### [TASK OBJECTIVE]
Pick up at the line with "C103: none -> 1nF (DGND, LINE)". Write it out exactly, along with each later line through the end of the data, and nothing more.

EXERCISE MATERIALS: Begin

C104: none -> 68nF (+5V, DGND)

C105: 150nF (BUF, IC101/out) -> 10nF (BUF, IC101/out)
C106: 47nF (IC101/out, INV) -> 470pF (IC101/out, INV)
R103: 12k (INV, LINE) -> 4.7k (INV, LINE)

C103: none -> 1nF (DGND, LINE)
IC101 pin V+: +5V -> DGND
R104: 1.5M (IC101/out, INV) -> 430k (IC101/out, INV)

EXERCISE MATERIALS: End

### [OUTPUT OF THE EXERCISE]
C103: none -> 1nF (DGND, LINE)
IC101 pin V+: +5V -> DGND
R104: 1.5M (IC101/out, INV) -> 430k (IC101/out, INV)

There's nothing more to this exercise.